### [Directions for this task]
Where a line in the entries below contains the word "house", it counts; give the total by itself.

[Object correspondence data]
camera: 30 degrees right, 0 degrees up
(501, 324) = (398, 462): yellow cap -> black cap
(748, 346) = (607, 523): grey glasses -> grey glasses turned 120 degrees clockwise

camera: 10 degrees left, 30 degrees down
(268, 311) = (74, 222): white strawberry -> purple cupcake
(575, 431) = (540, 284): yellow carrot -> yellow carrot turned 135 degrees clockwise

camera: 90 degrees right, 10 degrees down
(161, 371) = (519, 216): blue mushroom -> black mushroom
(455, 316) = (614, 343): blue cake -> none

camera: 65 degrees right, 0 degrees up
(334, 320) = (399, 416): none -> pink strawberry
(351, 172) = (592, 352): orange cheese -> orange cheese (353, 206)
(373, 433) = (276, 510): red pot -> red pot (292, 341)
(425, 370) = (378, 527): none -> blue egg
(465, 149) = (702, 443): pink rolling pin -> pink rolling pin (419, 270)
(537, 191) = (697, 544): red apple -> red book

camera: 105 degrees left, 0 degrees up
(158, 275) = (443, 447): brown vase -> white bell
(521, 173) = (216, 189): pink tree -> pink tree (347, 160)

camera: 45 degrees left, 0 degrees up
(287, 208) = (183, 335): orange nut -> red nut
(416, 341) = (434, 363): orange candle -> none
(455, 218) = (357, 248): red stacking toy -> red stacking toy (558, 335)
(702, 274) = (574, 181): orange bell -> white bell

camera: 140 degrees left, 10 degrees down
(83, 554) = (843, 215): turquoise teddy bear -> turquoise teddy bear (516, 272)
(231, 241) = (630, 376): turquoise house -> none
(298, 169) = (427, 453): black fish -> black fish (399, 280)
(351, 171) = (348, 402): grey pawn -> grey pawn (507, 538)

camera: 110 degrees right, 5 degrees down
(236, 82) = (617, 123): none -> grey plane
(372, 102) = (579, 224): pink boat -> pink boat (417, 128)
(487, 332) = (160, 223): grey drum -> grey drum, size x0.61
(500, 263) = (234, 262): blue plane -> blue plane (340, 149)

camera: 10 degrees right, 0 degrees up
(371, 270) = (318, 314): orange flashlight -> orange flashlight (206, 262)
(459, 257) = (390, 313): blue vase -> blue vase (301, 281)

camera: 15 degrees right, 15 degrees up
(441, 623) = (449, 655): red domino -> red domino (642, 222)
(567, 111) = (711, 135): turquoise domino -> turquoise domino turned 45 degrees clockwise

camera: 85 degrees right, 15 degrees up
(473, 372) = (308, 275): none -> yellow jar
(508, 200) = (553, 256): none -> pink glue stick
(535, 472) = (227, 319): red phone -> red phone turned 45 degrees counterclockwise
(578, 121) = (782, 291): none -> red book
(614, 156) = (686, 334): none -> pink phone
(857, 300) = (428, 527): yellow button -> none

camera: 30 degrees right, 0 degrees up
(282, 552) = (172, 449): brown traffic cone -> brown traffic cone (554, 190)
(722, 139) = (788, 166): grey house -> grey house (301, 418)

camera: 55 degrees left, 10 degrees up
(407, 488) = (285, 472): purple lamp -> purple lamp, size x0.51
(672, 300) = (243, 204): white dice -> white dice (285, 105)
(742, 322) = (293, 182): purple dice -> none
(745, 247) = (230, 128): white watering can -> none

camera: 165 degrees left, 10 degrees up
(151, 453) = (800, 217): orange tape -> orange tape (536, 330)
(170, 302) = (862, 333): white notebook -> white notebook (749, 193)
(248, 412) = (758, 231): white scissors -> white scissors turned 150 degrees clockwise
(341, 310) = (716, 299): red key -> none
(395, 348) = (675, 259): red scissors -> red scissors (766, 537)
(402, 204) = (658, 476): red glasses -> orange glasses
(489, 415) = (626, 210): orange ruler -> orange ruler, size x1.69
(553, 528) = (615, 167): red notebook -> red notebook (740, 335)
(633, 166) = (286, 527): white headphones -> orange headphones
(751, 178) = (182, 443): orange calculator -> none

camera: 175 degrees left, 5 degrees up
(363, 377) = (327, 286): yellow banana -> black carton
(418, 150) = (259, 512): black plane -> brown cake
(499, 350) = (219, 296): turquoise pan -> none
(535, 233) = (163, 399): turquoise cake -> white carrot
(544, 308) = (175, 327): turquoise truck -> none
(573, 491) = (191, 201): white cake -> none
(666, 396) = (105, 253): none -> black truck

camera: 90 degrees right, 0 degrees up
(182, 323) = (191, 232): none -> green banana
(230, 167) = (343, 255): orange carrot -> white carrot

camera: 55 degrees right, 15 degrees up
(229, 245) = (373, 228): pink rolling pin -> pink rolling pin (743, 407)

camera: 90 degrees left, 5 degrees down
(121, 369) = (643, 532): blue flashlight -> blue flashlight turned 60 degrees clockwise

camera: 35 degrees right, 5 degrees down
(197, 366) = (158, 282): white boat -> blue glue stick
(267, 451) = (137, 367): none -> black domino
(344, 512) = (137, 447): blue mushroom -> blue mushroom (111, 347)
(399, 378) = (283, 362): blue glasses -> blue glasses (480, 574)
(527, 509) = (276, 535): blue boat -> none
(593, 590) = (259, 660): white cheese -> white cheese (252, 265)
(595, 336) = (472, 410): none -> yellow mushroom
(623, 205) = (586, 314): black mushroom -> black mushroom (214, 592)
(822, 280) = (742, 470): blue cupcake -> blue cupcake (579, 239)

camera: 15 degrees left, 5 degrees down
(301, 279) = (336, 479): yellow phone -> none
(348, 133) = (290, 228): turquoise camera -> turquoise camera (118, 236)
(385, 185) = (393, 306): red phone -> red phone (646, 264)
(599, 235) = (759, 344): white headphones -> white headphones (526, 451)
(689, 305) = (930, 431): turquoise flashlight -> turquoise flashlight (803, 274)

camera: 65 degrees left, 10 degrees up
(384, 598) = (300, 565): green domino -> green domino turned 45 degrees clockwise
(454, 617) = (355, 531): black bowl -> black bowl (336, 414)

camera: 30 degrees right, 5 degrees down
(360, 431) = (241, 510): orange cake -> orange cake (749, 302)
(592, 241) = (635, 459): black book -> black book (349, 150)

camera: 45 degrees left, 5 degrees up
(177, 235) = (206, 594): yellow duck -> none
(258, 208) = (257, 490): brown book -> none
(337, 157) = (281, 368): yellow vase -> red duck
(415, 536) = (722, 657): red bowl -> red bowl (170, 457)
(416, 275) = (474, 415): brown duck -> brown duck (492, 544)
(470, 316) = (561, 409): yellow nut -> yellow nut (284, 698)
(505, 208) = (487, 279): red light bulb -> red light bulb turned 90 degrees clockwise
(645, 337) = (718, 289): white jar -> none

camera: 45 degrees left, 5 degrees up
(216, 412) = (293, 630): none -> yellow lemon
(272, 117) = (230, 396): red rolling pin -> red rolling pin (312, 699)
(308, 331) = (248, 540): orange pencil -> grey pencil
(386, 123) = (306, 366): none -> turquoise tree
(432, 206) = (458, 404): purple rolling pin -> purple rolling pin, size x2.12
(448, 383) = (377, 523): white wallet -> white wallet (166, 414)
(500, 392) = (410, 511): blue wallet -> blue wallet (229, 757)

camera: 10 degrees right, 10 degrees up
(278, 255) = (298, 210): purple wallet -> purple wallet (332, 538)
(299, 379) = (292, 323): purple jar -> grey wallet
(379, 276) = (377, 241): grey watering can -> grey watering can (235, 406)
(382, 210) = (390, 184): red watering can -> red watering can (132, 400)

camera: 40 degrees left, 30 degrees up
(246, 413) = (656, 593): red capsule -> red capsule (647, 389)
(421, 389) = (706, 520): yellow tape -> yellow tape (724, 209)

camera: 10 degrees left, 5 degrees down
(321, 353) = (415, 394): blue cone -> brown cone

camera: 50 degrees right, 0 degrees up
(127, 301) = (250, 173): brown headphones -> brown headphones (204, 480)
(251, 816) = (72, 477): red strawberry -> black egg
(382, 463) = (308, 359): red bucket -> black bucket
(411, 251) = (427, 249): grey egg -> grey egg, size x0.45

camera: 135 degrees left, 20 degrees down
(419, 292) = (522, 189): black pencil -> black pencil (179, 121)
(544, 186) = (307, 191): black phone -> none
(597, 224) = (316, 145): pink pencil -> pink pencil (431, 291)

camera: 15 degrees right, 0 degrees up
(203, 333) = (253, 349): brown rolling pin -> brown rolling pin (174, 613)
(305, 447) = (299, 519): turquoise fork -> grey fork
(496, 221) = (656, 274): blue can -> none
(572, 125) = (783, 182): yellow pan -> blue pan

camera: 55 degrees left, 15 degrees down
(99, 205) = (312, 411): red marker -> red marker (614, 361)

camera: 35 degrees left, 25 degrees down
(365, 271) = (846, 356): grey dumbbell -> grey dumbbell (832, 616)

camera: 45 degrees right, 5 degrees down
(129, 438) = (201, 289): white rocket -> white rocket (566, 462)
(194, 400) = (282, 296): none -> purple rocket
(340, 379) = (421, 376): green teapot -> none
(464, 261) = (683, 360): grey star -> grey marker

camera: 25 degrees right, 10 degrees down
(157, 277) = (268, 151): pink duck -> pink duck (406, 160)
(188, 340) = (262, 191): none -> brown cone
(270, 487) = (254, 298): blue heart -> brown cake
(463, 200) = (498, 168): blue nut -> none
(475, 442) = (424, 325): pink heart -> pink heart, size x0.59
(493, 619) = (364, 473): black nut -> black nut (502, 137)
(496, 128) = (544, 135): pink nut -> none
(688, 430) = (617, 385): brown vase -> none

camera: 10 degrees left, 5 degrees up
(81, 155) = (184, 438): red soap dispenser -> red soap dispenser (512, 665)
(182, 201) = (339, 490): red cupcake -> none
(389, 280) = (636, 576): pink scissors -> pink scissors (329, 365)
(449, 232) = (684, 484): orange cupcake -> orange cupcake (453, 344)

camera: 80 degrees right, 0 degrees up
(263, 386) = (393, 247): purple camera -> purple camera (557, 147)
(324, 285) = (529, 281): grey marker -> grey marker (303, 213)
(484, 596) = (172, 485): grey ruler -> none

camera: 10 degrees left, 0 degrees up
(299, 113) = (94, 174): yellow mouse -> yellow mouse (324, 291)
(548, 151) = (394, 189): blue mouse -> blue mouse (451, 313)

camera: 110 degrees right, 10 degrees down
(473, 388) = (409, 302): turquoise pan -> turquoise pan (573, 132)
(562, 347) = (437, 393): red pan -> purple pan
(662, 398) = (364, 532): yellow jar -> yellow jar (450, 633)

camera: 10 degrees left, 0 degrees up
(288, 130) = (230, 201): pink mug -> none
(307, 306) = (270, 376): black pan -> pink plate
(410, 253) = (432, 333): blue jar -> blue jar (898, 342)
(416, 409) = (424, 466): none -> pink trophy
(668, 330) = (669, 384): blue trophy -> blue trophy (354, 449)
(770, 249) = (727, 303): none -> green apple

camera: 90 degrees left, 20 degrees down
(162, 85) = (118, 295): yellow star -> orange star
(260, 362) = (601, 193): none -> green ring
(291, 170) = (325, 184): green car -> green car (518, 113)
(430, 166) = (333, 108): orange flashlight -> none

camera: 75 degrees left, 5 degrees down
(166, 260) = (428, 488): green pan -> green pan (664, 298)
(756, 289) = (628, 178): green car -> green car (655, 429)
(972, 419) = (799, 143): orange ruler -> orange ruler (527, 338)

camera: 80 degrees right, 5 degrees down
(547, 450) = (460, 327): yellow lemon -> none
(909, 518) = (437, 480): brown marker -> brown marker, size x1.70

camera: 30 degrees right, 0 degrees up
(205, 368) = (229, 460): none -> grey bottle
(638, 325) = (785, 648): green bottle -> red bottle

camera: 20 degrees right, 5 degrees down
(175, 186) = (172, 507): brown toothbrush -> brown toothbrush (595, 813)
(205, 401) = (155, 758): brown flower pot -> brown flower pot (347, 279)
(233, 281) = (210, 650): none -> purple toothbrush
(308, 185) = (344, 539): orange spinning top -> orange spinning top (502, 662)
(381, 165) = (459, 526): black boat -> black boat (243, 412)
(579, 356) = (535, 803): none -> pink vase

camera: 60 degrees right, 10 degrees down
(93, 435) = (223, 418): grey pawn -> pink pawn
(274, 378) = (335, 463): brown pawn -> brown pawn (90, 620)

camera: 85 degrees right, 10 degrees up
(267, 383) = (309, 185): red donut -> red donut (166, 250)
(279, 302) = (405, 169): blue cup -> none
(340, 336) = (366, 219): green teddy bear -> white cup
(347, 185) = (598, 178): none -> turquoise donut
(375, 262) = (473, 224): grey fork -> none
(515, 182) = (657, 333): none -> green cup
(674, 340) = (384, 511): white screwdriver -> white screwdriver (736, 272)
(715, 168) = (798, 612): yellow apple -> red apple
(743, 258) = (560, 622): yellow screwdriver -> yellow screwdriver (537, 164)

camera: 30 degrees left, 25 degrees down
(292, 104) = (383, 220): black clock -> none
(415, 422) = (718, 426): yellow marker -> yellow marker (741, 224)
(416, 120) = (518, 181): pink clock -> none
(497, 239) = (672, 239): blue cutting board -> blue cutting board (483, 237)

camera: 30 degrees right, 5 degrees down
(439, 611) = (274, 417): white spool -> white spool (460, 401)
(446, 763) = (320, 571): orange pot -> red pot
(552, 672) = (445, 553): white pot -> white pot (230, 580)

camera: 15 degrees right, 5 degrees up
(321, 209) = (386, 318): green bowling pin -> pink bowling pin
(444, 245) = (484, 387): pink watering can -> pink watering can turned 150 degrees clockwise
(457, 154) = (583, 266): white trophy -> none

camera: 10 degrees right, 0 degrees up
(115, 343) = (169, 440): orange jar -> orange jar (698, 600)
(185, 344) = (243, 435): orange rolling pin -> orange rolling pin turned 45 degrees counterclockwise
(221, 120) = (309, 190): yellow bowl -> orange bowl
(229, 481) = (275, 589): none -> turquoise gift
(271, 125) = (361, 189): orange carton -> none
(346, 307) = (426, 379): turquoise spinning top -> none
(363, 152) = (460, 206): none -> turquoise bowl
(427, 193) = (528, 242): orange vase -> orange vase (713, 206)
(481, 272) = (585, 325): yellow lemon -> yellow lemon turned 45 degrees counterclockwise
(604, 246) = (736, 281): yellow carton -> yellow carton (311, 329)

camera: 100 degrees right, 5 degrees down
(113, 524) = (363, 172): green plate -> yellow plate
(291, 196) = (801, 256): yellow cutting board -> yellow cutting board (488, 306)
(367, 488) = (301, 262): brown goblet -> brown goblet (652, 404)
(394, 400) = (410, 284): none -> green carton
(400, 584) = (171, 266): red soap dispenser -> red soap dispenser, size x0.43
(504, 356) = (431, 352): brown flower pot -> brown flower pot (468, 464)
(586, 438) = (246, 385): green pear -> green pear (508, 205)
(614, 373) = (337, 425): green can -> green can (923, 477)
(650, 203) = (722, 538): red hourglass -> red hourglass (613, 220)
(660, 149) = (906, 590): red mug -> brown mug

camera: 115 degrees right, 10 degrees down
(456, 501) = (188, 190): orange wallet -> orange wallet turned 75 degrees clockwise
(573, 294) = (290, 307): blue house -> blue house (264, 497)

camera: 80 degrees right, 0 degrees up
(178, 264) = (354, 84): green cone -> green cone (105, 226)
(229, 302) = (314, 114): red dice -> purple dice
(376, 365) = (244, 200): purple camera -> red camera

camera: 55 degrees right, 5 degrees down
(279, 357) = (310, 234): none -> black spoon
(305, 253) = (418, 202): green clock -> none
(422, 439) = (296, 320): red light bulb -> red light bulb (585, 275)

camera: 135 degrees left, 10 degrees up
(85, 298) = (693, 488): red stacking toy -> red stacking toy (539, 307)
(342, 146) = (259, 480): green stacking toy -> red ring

### [Task result]
3